-- BRIEF --
Locate the word "none" in the entries below, then gather every line that holds it.

***** DATA TO USE *****

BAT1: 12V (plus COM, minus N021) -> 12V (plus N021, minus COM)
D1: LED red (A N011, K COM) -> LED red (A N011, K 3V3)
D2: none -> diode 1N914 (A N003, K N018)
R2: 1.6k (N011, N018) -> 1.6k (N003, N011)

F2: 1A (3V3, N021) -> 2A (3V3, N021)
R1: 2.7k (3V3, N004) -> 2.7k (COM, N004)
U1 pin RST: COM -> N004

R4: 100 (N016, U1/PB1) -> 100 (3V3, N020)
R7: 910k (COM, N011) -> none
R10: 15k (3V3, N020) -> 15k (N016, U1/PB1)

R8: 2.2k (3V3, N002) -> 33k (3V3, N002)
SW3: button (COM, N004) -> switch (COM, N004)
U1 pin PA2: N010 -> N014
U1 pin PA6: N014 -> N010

*****

-- ANSWER TO THE EXERCISE --
D2: none -> diode 1N914 (A N003, K N018)
R7: 910k (COM, N011) -> none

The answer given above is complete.